[DATA TO PROCESS start]

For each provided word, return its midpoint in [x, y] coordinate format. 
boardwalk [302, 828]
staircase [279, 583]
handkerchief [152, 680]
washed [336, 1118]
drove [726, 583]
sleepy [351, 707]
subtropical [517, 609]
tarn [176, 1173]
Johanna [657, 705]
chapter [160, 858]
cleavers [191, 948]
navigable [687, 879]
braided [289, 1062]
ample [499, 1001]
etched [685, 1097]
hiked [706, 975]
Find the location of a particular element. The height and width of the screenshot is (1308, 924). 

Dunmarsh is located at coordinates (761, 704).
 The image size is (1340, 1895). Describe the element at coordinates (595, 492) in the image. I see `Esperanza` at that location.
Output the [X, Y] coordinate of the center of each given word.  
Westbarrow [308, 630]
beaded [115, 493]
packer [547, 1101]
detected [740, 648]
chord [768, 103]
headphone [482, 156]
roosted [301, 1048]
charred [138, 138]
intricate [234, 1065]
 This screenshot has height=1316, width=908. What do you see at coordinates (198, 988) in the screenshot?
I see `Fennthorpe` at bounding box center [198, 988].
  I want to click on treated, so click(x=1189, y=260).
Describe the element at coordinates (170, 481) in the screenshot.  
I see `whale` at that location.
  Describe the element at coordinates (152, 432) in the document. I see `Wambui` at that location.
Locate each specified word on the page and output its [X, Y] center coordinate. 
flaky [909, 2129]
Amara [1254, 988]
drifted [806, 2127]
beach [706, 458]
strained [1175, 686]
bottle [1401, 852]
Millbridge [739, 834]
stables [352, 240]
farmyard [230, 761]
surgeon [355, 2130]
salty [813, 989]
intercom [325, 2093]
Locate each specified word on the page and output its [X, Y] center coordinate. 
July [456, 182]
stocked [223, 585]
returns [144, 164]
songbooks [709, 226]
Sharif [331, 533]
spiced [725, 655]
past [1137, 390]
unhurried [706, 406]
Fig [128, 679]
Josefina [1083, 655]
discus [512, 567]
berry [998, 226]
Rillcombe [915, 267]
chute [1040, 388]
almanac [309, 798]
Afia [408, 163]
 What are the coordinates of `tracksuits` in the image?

[DATA TO PROCESS end]

* GIVEN TASK *
Could you rewrite all the records above with "specified" replaced by "listed" everywhere it occurs, leaving everything else unchanged?

* COMPLETED TASK *
For each provided word, return its midpoint in [x, y] coordinate format. 
boardwalk [302, 828]
staircase [279, 583]
handkerchief [152, 680]
washed [336, 1118]
drove [726, 583]
sleepy [351, 707]
subtropical [517, 609]
tarn [176, 1173]
Johanna [657, 705]
chapter [160, 858]
cleavers [191, 948]
navigable [687, 879]
braided [289, 1062]
ample [499, 1001]
etched [685, 1097]
hiked [706, 975]
Find the location of a particular element. The height and width of the screenshot is (1308, 924). 

Dunmarsh is located at coordinates (761, 704).
 The image size is (1340, 1895). Describe the element at coordinates (595, 492) in the image. I see `Esperanza` at that location.
Output the [X, Y] coordinate of the center of each given word.  
Westbarrow [308, 630]
beaded [115, 493]
packer [547, 1101]
detected [740, 648]
chord [768, 103]
headphone [482, 156]
roosted [301, 1048]
charred [138, 138]
intricate [234, 1065]
 This screenshot has height=1316, width=908. What do you see at coordinates (198, 988) in the screenshot?
I see `Fennthorpe` at bounding box center [198, 988].
  I want to click on treated, so click(x=1189, y=260).
Describe the element at coordinates (170, 481) in the screenshot.  
I see `whale` at that location.
  Describe the element at coordinates (152, 432) in the document. I see `Wambui` at that location.
Locate each listed word on the page and output its [X, Y] center coordinate. 
flaky [909, 2129]
Amara [1254, 988]
drifted [806, 2127]
beach [706, 458]
strained [1175, 686]
bottle [1401, 852]
Millbridge [739, 834]
stables [352, 240]
farmyard [230, 761]
surgeon [355, 2130]
salty [813, 989]
intercom [325, 2093]
Locate each listed word on the page and output its [X, Y] center coordinate. 
July [456, 182]
stocked [223, 585]
returns [144, 164]
songbooks [709, 226]
Sharif [331, 533]
spiced [725, 655]
past [1137, 390]
unhurried [706, 406]
Fig [128, 679]
Josefina [1083, 655]
discus [512, 567]
berry [998, 226]
Rillcombe [915, 267]
chute [1040, 388]
almanac [309, 798]
Afia [408, 163]
 What are the coordinates of `tracksuits` in the image?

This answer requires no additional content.